• **Your objective**: Transcribe the entries below word for word, beginning at the line with "grey camera [363,153,466,280] -> none" and stopping after the line with "purple camera [410,377,450,430]"; drop all pictures.
[Start of section]
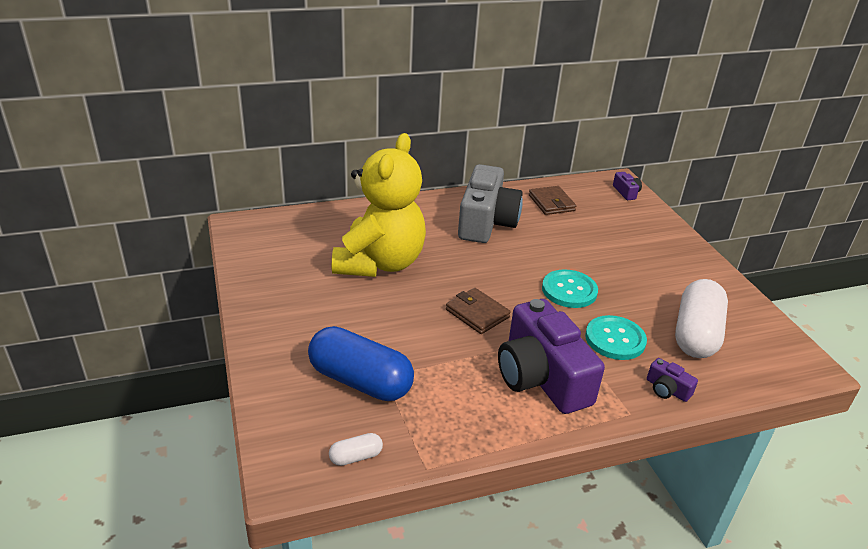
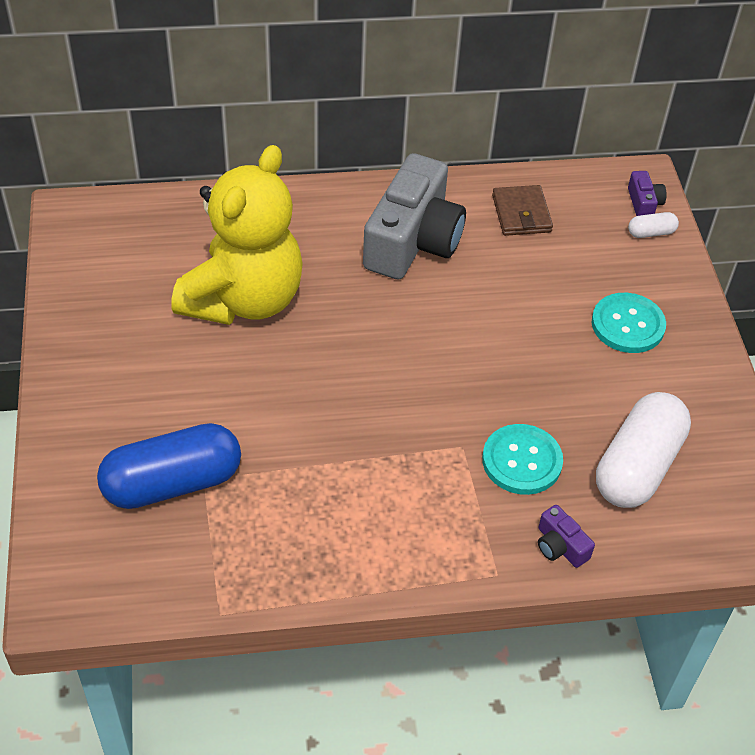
camera: 10 degrees right, 15 degrees up
blue capsule [308,326,414,401] -> blue capsule turned 60 degrees counterclockwise [97,423,241,509]
white capsule [329,433,383,466] -> white capsule moved to [628,212,679,238]
brown wallet [446,288,511,334] -> none
purple camera [498,299,605,414] -> none
turquoise button [542,270,598,308] -> turquoise button moved to [591,293,666,353]

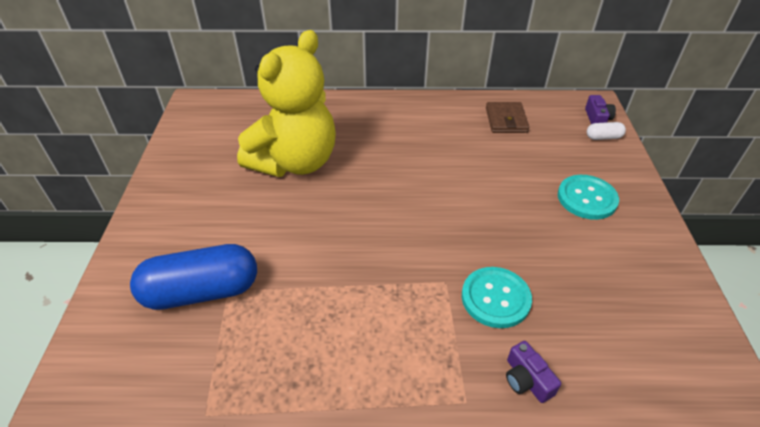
camera: 10 degrees right, 5 degrees down
grey camera [363,153,466,280] -> none
white capsule [596,392,691,508] -> none

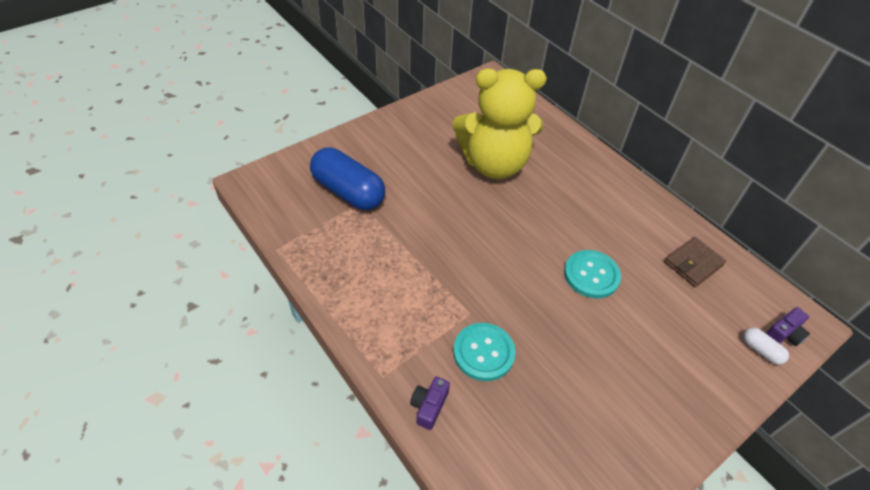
camera: 50 degrees right, 5 degrees up
turquoise button [558,175,619,220] -> turquoise button moved to [564,250,621,298]

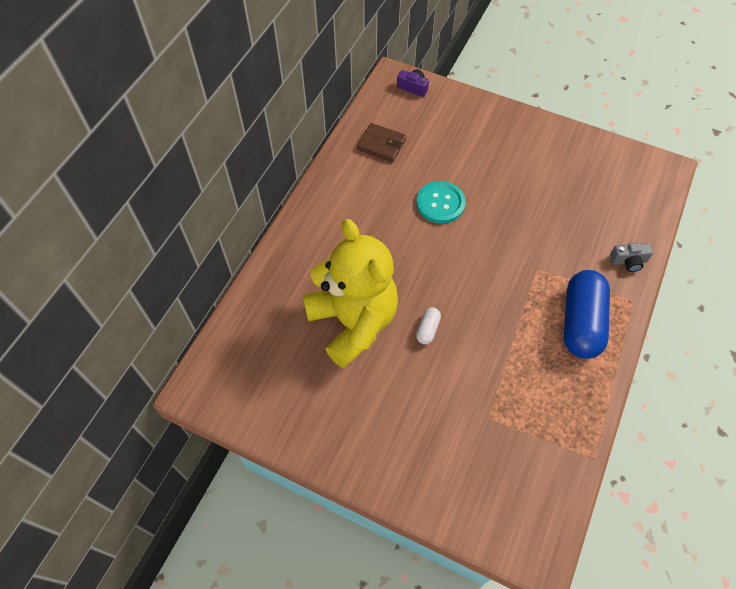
camera: 115 degrees left, 10 degrees up
blue capsule [310,147,385,210] -> blue capsule moved to [564,270,610,359]
purple camera [410,377,450,430] -> grey camera [610,243,653,272]
turquoise button [453,323,516,381] -> none
white capsule [743,328,789,365] -> white capsule moved to [416,307,441,344]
[End of section]
• **Task solution**:
grey camera [363,153,466,280] -> none
white capsule [596,392,691,508] -> none

camera: 50 degrees right, 5 degrees up
turquoise button [558,175,619,220] -> turquoise button moved to [564,250,621,298]

camera: 115 degrees left, 10 degrees up
blue capsule [310,147,385,210] -> blue capsule moved to [564,270,610,359]
purple camera [410,377,450,430] -> grey camera [610,243,653,272]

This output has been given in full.